• [DATA SEGMENT]:
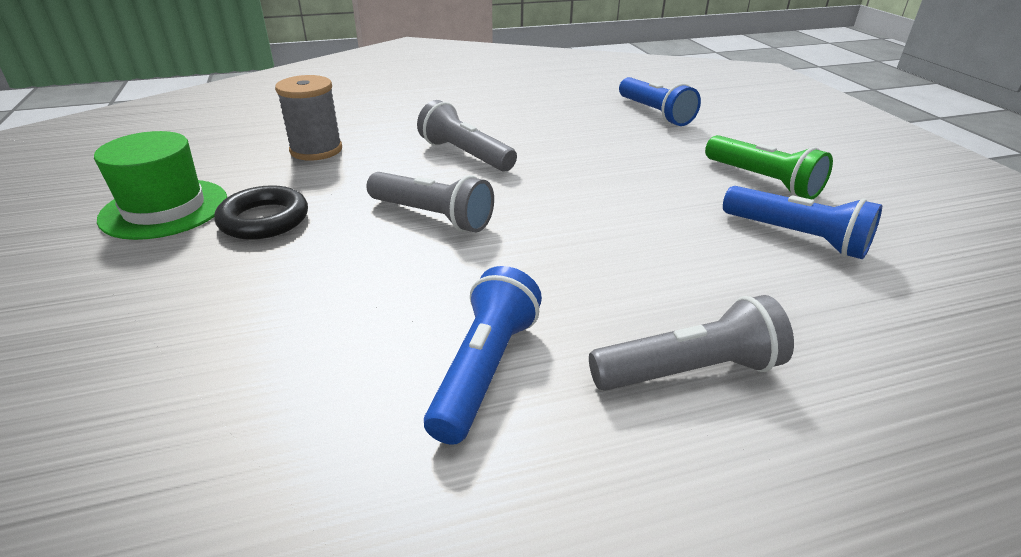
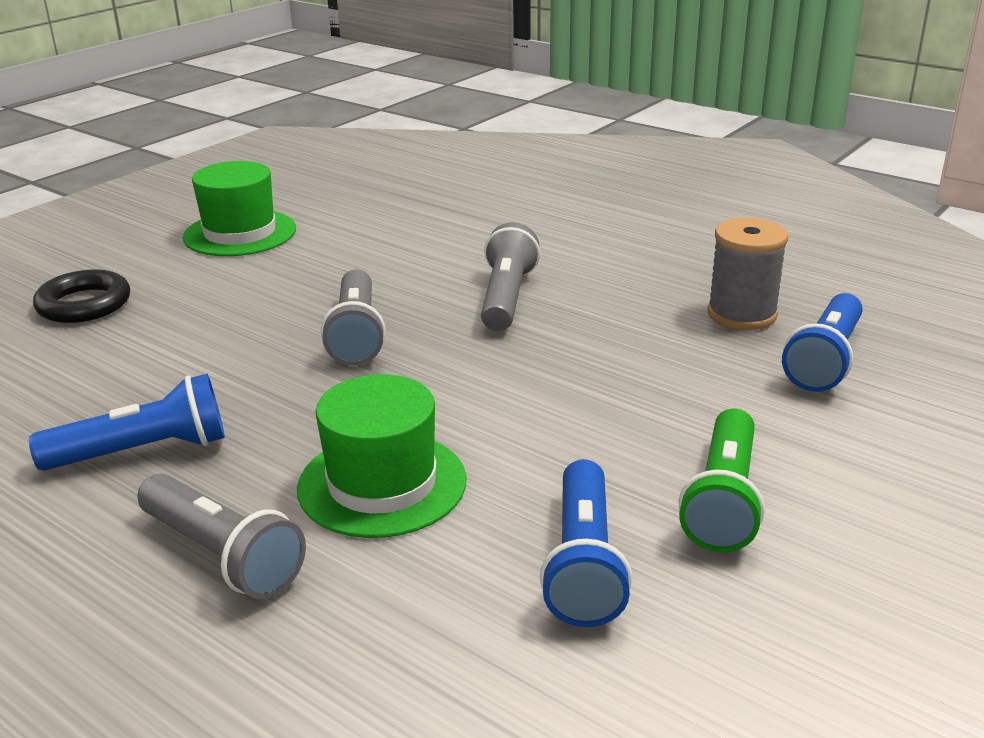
camera: 55 degrees right, 5 degrees down
(264, 219) = (266, 273): black ring -> black ring (84, 304)
(316, 150) = (413, 233): grey spool -> grey spool (742, 314)
(652, 272) = (382, 484): none -> green hat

• [YOUR INSTRUCTIONS]: Nothing but the lines from the one containing "(264, 219) = (266, 273): black" through the end of the material should appear; please return them exactly.

• [EXERCISE RESULT]:
(264, 219) = (266, 273): black ring -> black ring (84, 304)
(316, 150) = (413, 233): grey spool -> grey spool (742, 314)
(652, 272) = (382, 484): none -> green hat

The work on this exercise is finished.